→ **Directions for this task**
In the rows below, find every line that contains the string "kern" and copy each one out in full, treating uppercase and lowercase as different.

Extracted data entries:
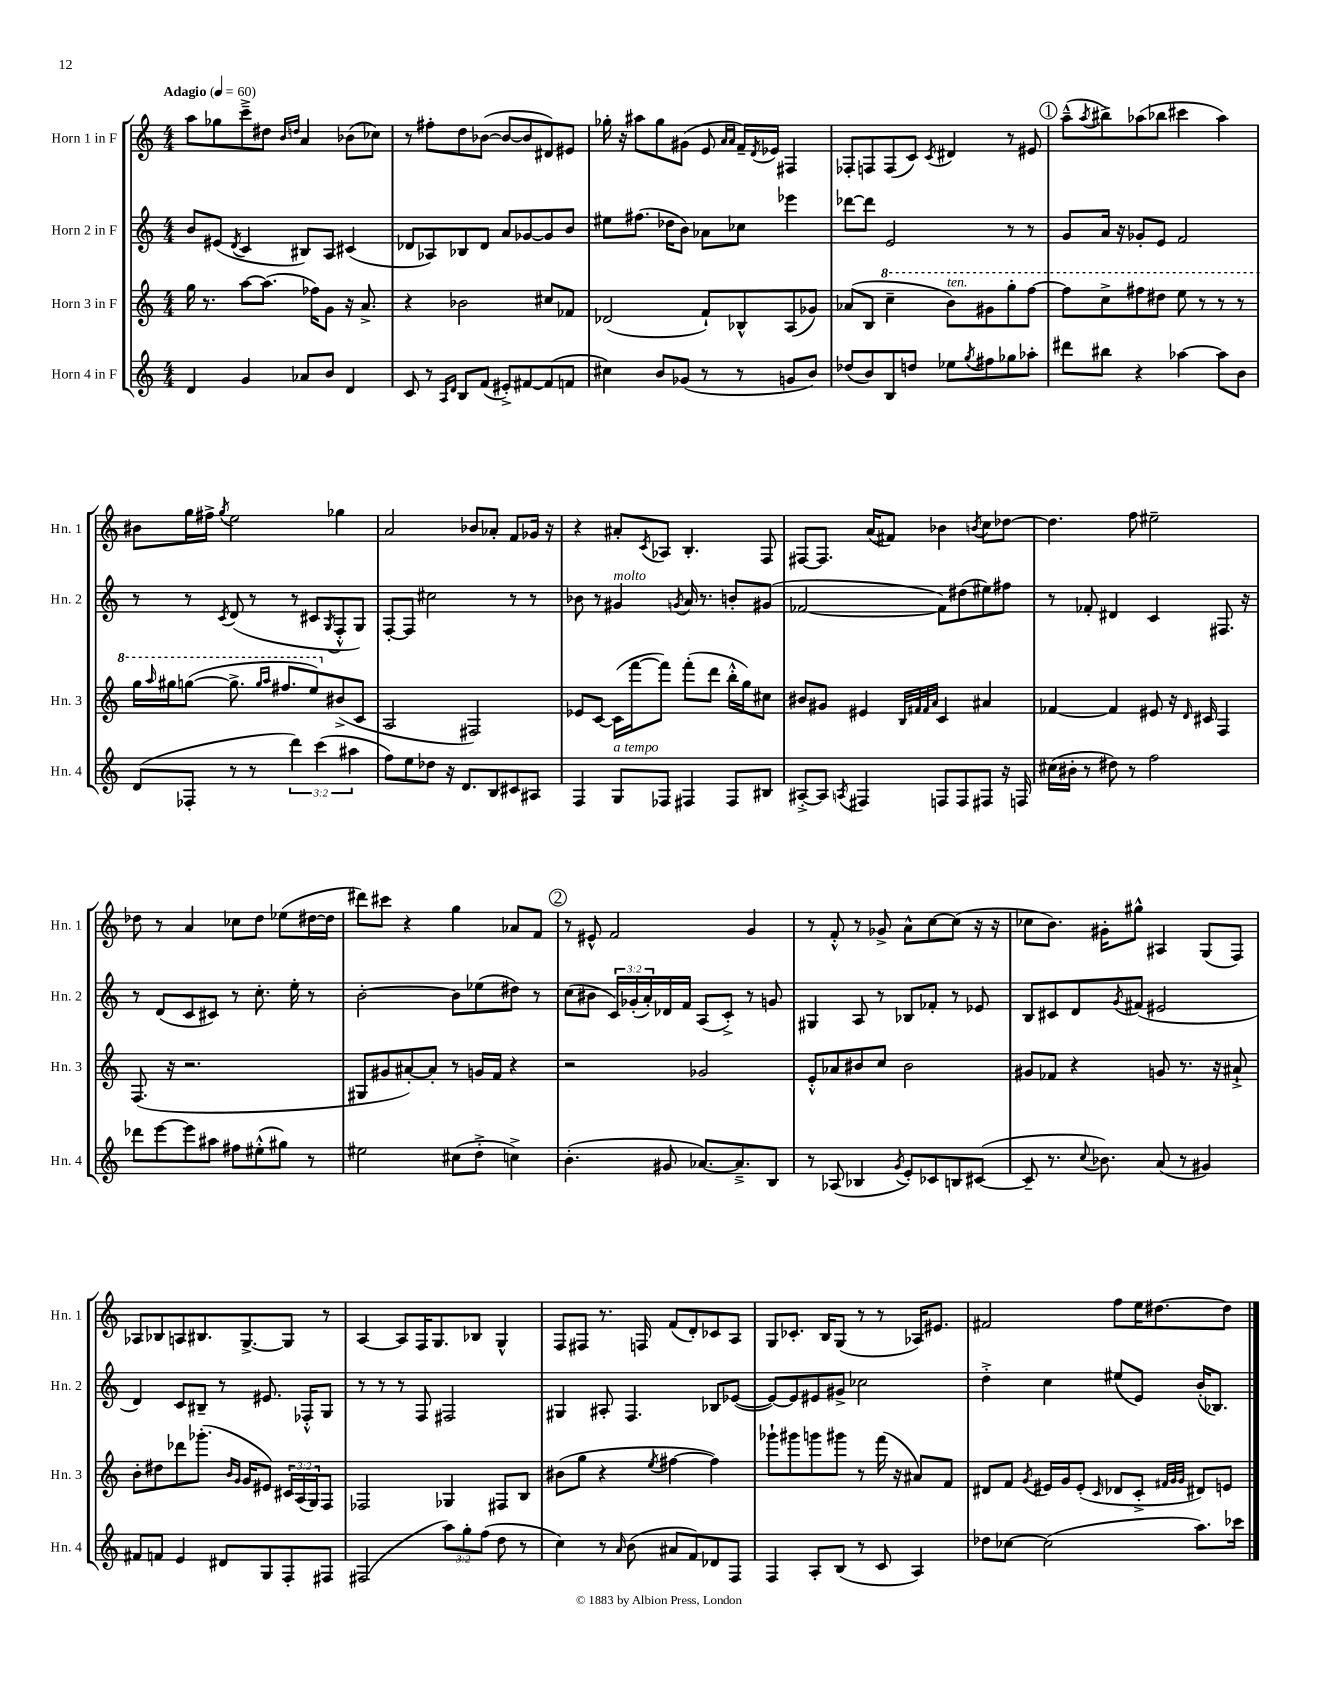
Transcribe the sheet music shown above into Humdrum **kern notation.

**kern	**kern	**kern	**kern
*staff4	*staff3	*staff2	*staff1
*clefG2	*clefG2	*clefG2	*clefG2
*k[]	*k[]	*k[]	*k[]
*M4/4	*M4/4	*M4/4	*M4/4
*MM60	*MM60	*MM60	*MM60
4d	16gg	8b	8aa
.	8.r	.	.
.	.	(8e#	8gg-
.	.	8qd	.
4g	[8aa	4c	8ccc~^
.	(8.aa]	.	8dd#
.	.	.	16qqb
.	.	.	16qqdd
8a-	.	8B#)	4a
.	16ff-)	.	.
8b	8g	8A	.
4d	16r	(4c#	(8b-
.	8.a^	.	.
.	.	.	8cc-)
=	=	=	=
8c	4r	8d-	8r
8r	.	8A-)	8ff#'
16qqA	.	.	.
16qqd	.	.	.
8B	2b-	8B-	8dd
(8f	.	8d-	([8b-
8e#'^)	.	8a	8b-_
[8f#	.	[8g-	8b-]
(8f#]	8cc#	8g-]	8d#)
8f	8f-	8b	8e#
=	=	=	=
4cc#)	(2d-	8ee#	16gg-'
.	.	.	16r
.	.	(8.ff#	8aa#
8b	.	.	8gg-
.	.	16dd-	.
(8g-	.	8b)	(8g#
8r	8f`)	8a-	8e
.	.	.	16qqa
.	.	.	16qqa
8r	8B-^^	8cc-	16f~)
.	.	.	8qd
.	.	.	16e-
8g	(8A	4eee-	4F#
8b)	8g-)	.	.
=	=	=	=
(8dd-	(8a-	[8ddd-	8F-'
8b)	8B	8ddd-]	8F
8B	4ccc~	2e	(8F
8dd	.	.	8c)
.	.	.	8qc
8ee-	8bb)	.	4d#
8qgg	.	.	.
8ff#	8gg#	.	.
8gg-	8ggg'	8r	8r
8aa-'	[8fff	8r	8e#
=	=	=	=
8ddd#	8fff]	8g	(8aa~^^
.	.	.	8qaa
8bb#	8ccc^	16a	8bb#^)
.	.	16r	.
4r	8fff#	8g-'	(8aa-
.	8ddd#	8e	8bb-
[4aa-	8eee	2f	4ccc#
.	8r	.	.
8aa-]	8r	.	4aa-)
8b	8r	.	.
=	=	=	=
(8d	16ggg	8r	8b#
.	16qqaaa	.	.
.	16ggg#	.	.
8F-'	([8ggg	8r	16gg
.	.	.	16ff#^
.	.	8qc	8qgg
8r	8.ggg^]	(8d	2ee
8r	.	8r	.
.	16qqggg	.	.
.	16qqaaa	.	.
.	8.fff#	.	.
6ddd)	.	8r	.
.	8eee)	8c#	.
(6ccc	.	.	.
.	.	8qG	.
.	(8b#^	8F'^^	4gg-
6aa#	.	.	.
.	8c	8G)	.
=	=	=	=
8ff)	2A	[8F'	2a
8ee	.	8F]	.
8dd-	.	2cc#	.
16r	.	.	.
8.d	.	.	.
.	2F#)	.	8b-
8B	.	.	8a-'
8c#	.	8r	8f
8A#	.	8r	16g-
.	.	.	16r
=	=	=	=
4F	8e-	8b-	4r
.	[8c	8r	.
8G	(16c]	4g#	8a#'
.	[16fff	.	.
.	.	.	8qc
8F-	8fff])	.	8A-
.	.	8qg	.
4F#	(8fff'	16a	4.B'
.	.	8.r	.
.	8ddd	.	.
8F#	16bb'^^	8b'	.
.	16gg)	.	.
8B#	8cc#	(8g#	8F
=	=	=	=
[8A#'^	8b#	[2f-	[8F#
8A#]	8g#	.	8.F#]
8qA	.	.	.
4F#	4e#	.	.
.	.	.	(16a
.	.	.	8f#)
.	32qqB	.	.
.	32qqf#	.	.
.	32qqf#	.	.
.	32qqa	.	.
8F	4c	8f-])	4b-
8F	.	(8dd#	.
.	.	.	8qb
8F#	4a#	8ee#)	8cc
16r	.	8ff#	[8dd-
16F	.	.	.
=	=	=	=
(16cc#	[4f-	8r	4.dd-]
16b#'	.	.	.
8r	.	8f-'	.
8dd#)	4f-]	4d#	.
8r	.	.	8ff
2ff	8e#	4c	2ee#~
.	16r	.	.
.	16qqd	.	.
.	16c#	.	.
.	4F	8.F#	.
.	.	16r	.
=	=	=	=
8ddd-	(8.F	8r	8dd-
[8eee	.	(8d	8r
.	16r	.	.
8eee]	2.r	8c	4a
8aa#	.	8c#)	.
8ff#	.	8r	8cc-
(8ee#'^^	.	8.cc'	8dd-
8gg#)	.	.	(8ee-
.	.	16ee'	.
8r	.	8r	[16dd#
.	.	.	16dd#]
=	=	=	=
2ee#	8G#	[2b'	8ddd#)
.	8g#	.	8ccc#
.	[8a#')	.	4r
.	8a#']	.	.
(8cc#	8r	8b]	4gg
8dd'^	16g	(8ee-	.
.	16f	.	.
4cc^)	4r	8dd#)	8a-
.	.	8r	8f
=	=	=	=
(4.b'	2r	(8cc	8r
.	.	8b#	8e#^^
.	.	24c)	2f
.	.	(24g-'	.
.	.	24a')	.
8g#	.	16d-	.
.	.	16f	.
[8.a-)	2g-	(8A	.
.	.	8c'^)	.
8.a-~^]	.	.	.
.	.	8r	4g
8B	.	8g	.
=	=	=	=
8r	8e'^^	4G#	8r
(8A-	8a-	.	8f'^^
4B-	8b#	8A	8r
.	8cc	8r	8g-^
8qg	.	.	.
8e')	2b#	8B-	8a^^
8c-	.	8f-'	[8cc
8B	.	8r	(8cc]
([8c#	.	8e-	16r
.	.	.	16r
=	=	=	=
8c#~]	8g#	8B	8cc-
8.r	8f-	8c#	8.b)
.	4r	8d	.
8qqcc	.	.	.
8.b-)	.	.	16g#'
.	.	8qg	.
.	.	(8f#	8gg#^^
(8a	8g	2e#	4A#
8r	8.r	.	.
4g#)	.	.	(8G
.	16r	.	.
.	8a#`^	.	8F)
=	=	=	=
8f#	8b'	4d)	8A-
8f	8dd#	.	8B-
4e	8ddd-	8c	8A
.	(8.ggg-'	8B#~	8.B#
8d#	.	8r	.
.	16qqb	.	.
.	16qqg	.	.
.	16g	.	[8.G^
8G	8e#)	8.e#	.
8F'	24c#	.	8G]
.	(24A	.	.
.	.	16F-'^^	.
.	24G)	.	.
8F#	8F	8G	8r
=	=	=	=
(2F#	2F-	8r	[4A
.	.	8r	.
.	.	8r	8A]
.	.	8F	16F
.	.	.	8.G
12aa)	4G-	2F#	.
12gg'	.	.	.
.	.	.	8B-
(12ff	.	.	.
8dd	8F#	.	4G^^
8r	8B	.	.
=	=	=	=
4cc)	(8b#	4G#	8F
.	8gg	.	8F#
8r	4r	8A#'	8.r
16qqa	.	.	.
(8b	.	4.F	.
.	.	.	16F
.	8qee	.	.
8a#	[4ff#	.	(8f
8f)	.	.	8d')
8d-	4ff#])	8B-	8c-
8F	.	([8e-	8A
=	=	=	=
4F	8ggg-`	8e-_)	8G
.	8ggg#	8e-]	8.c-'
8A'	8ggg	8e#	.
.	.	.	16B
(8B	8ggg#	8g#^	(8G
8r	8r	2cc-	8r
8c	(16fff	.	8r
.	16r	.	.
4A)	8a#)	.	16A-)
.	.	.	8.e#
.	8f	.	.
=	=	=	=
8dd-	8d#	4dd'^	2f#
[8cc-	8f	.	.
.	8qg	.	.
(2cc-]	16e#	4cc	.
.	16g	.	.
.	(8e#'	.	.
.	16qqc	.	.
.	8d-	(8ee#	8ff
.	8c'^	8e)	16ee
.	.	.	[8.dd#
.	32qqf#	.	.
.	32qqg	.	.
.	32qqg	.	.
8.aa)	8d#)	(16b'	.
.	.	8.B-)	.
.	8e	.	8dd#]
16ccc-	.	.	.
==	==	==	==
*-	*-	*-	*-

→ **Solution to the problem**
Transcribe the sheet music shown above into Humdrum **kern notation.
**kern	**kern	**kern	**kern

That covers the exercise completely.